▶ _Exercise requirements_
Transcribe the tail of the listing: start at the line containing "white tree: 1 -> 0" and stop after the last line, keeping every character as is and adding nothing.
##############################
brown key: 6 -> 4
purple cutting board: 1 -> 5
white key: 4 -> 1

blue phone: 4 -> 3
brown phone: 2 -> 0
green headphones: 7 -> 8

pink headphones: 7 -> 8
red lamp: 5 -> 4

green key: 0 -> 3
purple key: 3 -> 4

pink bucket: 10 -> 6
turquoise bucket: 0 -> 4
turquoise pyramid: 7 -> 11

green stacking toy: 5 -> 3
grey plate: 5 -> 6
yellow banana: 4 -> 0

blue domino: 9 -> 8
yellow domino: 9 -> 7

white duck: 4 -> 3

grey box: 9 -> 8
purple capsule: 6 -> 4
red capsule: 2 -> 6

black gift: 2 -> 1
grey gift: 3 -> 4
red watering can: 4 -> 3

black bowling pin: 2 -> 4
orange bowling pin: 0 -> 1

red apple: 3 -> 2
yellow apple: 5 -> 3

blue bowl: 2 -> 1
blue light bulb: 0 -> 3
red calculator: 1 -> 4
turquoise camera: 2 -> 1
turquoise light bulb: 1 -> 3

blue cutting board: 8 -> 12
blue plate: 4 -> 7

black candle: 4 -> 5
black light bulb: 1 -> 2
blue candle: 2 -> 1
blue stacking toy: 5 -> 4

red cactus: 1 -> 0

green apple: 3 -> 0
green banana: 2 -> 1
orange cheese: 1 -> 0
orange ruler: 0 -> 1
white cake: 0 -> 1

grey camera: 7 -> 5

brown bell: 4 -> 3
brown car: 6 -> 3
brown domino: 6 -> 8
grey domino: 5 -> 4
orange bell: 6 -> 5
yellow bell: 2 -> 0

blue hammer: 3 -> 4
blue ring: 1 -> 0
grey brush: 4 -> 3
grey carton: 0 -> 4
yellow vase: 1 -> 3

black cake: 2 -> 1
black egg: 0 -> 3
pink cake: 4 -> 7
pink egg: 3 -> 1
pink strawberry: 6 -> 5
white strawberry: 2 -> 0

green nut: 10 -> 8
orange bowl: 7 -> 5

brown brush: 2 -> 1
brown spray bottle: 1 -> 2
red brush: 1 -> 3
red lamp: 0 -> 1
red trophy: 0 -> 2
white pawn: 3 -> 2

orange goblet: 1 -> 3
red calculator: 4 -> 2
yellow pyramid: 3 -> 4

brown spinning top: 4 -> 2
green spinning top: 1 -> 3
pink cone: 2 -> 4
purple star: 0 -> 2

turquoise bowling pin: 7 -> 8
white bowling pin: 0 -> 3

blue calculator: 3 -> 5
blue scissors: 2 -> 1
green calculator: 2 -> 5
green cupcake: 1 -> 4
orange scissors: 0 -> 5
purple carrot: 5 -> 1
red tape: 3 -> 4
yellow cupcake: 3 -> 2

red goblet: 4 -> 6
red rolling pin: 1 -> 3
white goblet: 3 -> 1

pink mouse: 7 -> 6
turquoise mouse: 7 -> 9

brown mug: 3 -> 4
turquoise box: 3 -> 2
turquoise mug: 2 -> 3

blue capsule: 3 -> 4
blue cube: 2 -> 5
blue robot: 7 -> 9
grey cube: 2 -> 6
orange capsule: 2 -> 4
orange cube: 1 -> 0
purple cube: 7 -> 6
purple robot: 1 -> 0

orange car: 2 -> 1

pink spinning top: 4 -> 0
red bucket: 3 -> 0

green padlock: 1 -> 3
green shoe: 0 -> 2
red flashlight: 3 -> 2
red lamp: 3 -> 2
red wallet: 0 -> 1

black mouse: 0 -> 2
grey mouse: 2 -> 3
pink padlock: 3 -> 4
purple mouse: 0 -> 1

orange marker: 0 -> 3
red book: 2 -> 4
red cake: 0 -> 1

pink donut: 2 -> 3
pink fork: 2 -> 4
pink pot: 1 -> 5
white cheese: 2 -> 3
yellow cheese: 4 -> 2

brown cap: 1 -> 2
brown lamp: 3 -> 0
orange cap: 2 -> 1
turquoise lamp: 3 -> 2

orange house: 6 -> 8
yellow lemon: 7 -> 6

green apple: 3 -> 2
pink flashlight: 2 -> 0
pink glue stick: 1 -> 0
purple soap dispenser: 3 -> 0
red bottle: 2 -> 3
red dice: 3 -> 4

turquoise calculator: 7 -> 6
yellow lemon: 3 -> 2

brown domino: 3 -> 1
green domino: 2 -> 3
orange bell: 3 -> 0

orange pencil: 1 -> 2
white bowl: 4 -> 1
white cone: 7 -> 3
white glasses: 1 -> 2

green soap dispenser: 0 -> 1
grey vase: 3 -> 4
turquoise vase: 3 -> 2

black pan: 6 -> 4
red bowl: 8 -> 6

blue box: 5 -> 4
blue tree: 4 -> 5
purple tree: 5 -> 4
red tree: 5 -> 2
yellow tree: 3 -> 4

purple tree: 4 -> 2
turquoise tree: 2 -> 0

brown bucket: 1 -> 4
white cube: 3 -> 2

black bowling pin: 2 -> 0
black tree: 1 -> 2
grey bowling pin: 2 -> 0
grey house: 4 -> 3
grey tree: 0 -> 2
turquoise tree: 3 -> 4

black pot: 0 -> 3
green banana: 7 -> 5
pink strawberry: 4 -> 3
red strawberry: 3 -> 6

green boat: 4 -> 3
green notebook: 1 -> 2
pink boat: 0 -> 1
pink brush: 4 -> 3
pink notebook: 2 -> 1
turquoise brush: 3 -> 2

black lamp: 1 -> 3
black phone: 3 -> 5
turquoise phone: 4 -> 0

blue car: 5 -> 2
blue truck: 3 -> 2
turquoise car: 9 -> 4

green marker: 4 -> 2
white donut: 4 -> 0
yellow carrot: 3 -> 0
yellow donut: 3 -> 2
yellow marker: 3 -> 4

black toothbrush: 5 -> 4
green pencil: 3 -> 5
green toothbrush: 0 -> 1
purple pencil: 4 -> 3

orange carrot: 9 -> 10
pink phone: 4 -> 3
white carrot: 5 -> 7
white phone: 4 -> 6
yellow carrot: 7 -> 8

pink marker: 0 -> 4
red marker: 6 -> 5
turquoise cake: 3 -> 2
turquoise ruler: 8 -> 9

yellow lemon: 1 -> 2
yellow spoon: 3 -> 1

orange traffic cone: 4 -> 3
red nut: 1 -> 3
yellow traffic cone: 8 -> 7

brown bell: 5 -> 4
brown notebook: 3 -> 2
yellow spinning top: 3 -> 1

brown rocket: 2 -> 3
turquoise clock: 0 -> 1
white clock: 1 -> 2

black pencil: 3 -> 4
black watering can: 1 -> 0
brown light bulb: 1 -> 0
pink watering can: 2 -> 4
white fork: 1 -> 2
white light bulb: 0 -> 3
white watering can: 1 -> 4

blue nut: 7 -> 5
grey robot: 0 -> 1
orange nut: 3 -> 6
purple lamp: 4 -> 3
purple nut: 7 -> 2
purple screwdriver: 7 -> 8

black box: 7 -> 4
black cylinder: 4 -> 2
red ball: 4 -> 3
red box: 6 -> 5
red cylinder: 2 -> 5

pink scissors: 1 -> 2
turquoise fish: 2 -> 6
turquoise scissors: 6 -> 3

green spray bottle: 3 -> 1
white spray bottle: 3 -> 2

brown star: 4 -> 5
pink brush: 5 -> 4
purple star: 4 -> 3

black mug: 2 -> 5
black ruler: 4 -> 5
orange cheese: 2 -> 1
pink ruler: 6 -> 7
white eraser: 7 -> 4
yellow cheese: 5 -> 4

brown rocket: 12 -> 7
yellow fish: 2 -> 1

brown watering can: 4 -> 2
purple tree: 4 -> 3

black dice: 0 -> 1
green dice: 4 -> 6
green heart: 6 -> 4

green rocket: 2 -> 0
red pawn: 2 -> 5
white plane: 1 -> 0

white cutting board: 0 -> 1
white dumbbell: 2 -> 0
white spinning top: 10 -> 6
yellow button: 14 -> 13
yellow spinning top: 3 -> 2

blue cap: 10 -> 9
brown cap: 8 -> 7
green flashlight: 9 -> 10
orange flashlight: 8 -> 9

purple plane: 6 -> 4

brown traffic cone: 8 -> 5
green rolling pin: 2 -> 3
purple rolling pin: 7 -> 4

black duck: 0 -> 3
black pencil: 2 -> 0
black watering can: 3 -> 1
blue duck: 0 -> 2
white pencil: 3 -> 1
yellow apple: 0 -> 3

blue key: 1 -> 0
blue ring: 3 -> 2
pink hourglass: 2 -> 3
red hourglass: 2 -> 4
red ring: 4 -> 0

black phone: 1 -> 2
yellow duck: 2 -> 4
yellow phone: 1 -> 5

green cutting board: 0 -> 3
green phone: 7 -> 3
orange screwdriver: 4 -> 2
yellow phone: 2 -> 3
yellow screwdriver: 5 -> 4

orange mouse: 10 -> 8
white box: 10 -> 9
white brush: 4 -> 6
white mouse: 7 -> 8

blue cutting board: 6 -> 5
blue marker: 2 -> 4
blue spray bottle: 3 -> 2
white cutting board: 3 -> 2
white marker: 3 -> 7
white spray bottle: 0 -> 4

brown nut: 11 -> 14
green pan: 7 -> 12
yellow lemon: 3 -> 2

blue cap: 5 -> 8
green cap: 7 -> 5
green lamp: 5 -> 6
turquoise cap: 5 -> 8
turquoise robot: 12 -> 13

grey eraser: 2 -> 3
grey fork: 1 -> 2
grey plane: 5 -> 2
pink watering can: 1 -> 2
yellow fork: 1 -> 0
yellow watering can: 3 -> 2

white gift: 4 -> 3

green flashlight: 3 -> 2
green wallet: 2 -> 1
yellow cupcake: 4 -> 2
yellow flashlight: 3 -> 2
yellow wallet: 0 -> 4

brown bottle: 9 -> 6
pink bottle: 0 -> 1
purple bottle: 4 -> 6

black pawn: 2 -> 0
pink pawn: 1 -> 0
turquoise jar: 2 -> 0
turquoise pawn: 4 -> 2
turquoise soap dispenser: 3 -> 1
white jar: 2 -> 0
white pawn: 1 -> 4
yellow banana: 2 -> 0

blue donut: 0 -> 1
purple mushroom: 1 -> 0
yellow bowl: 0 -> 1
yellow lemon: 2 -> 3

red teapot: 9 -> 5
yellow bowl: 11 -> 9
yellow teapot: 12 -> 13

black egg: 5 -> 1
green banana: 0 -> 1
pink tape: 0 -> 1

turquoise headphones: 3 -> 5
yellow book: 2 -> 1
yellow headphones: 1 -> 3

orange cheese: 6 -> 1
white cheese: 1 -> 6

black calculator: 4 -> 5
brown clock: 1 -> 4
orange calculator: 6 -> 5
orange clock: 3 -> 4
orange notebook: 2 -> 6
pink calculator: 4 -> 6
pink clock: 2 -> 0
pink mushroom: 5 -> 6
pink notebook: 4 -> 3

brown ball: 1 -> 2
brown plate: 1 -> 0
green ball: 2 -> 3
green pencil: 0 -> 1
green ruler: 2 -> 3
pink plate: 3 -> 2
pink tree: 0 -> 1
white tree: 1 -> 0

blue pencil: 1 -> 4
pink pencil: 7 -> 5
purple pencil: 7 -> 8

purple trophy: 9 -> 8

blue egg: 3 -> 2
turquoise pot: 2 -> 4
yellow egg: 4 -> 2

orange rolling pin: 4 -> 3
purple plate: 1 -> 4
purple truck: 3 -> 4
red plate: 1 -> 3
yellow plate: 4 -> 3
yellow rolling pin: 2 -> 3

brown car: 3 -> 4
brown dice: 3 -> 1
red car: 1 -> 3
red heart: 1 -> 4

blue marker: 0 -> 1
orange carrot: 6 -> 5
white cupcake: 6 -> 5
##############################
▶ _Solution to the exercise_
white tree: 1 -> 0

blue pencil: 1 -> 4
pink pencil: 7 -> 5
purple pencil: 7 -> 8

purple trophy: 9 -> 8

blue egg: 3 -> 2
turquoise pot: 2 -> 4
yellow egg: 4 -> 2

orange rolling pin: 4 -> 3
purple plate: 1 -> 4
purple truck: 3 -> 4
red plate: 1 -> 3
yellow plate: 4 -> 3
yellow rolling pin: 2 -> 3

brown car: 3 -> 4
brown dice: 3 -> 1
red car: 1 -> 3
red heart: 1 -> 4

blue marker: 0 -> 1
orange carrot: 6 -> 5
white cupcake: 6 -> 5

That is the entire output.